Starting at the line with "black domino: 7 -> 8", copy each line through the last one below exactly as written, without any pictures.

Object state change records:
********************

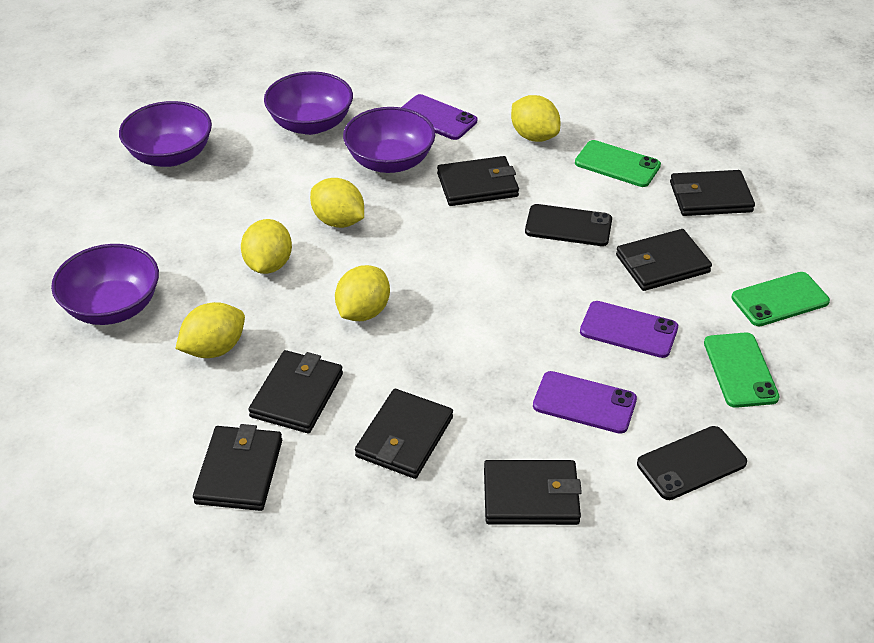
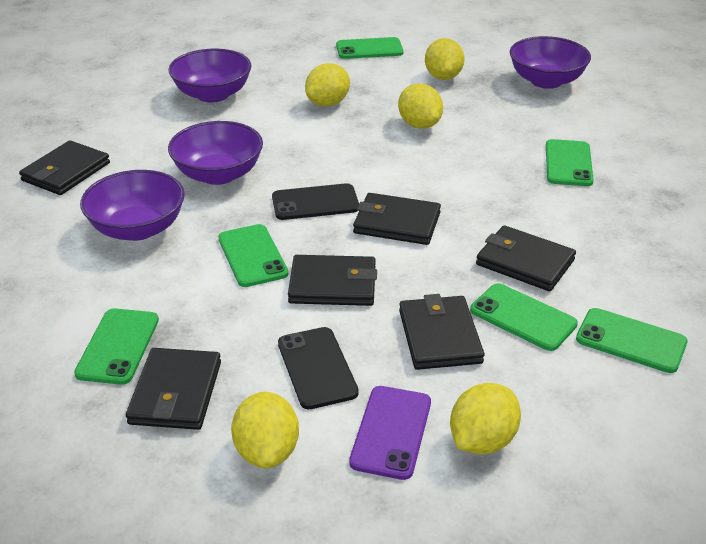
black wallet: 7 -> 6
green phone: 3 -> 6
purple phone: 3 -> 1

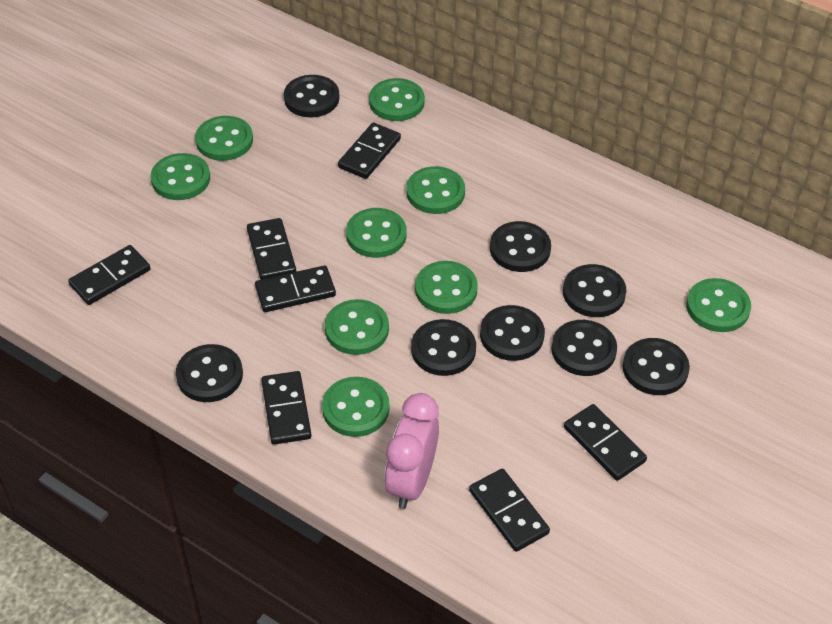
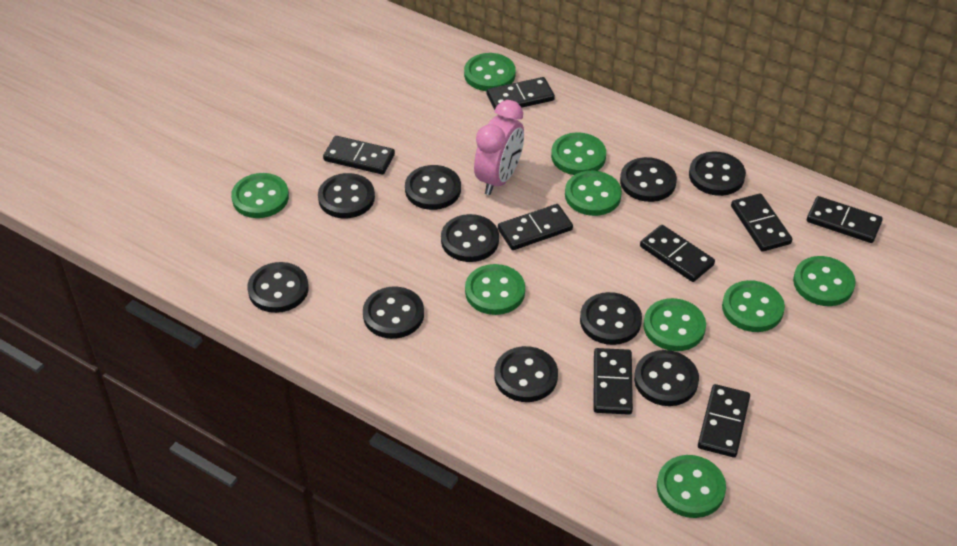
black button: 8 -> 10
black domino: 7 -> 8

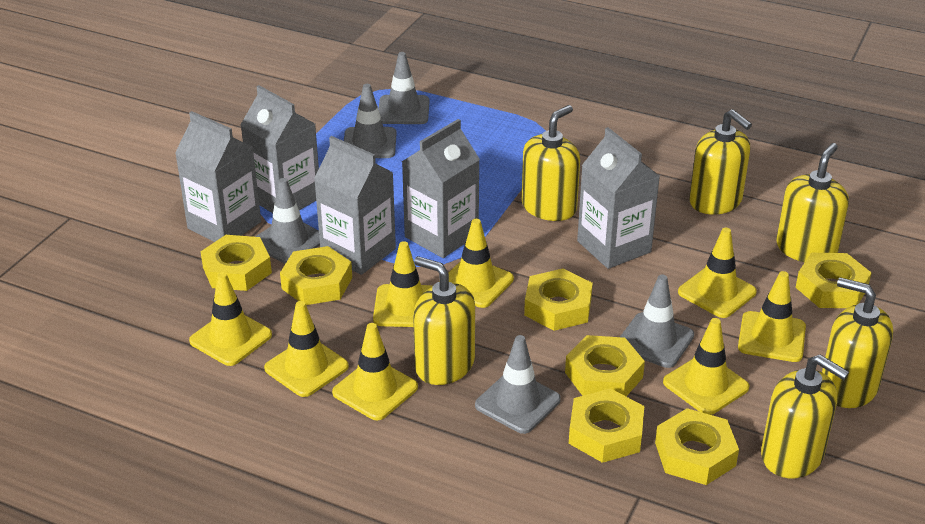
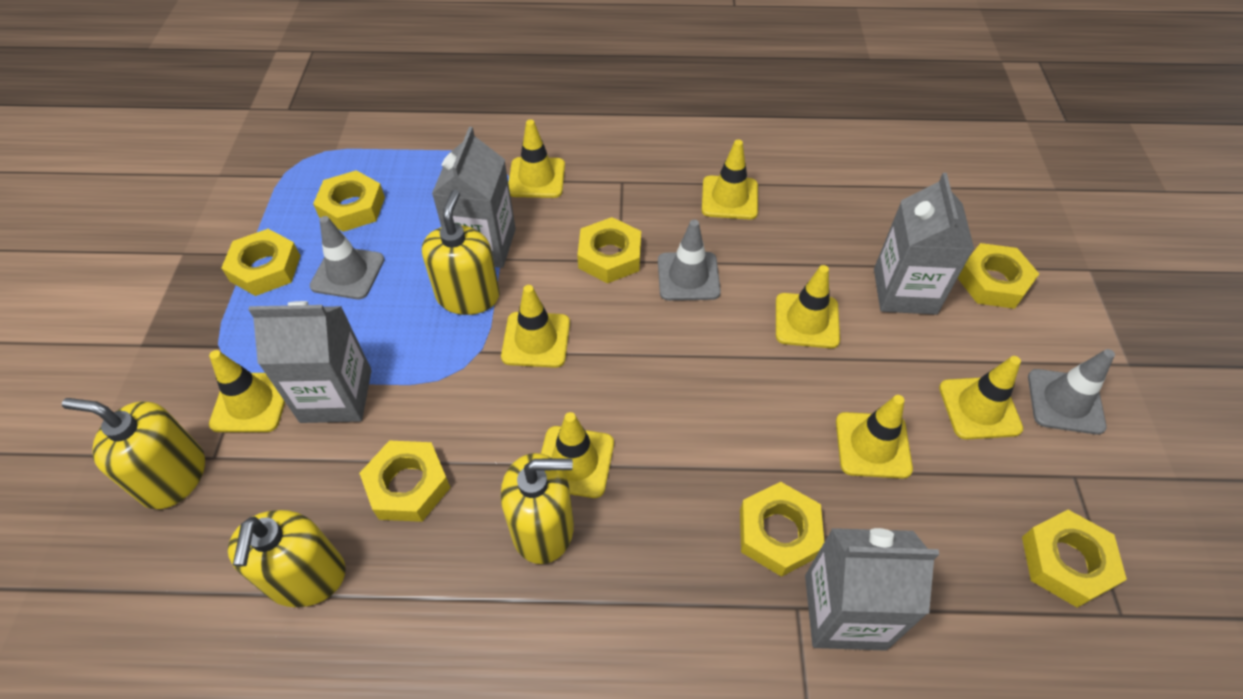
grey carton: 5 -> 4
grey traffic cone: 5 -> 3
yellow soap dispenser: 6 -> 4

********************

● ANSWER TO THIS PROBLEM:
black domino: 7 -> 8

grey carton: 5 -> 4
grey traffic cone: 5 -> 3
yellow soap dispenser: 6 -> 4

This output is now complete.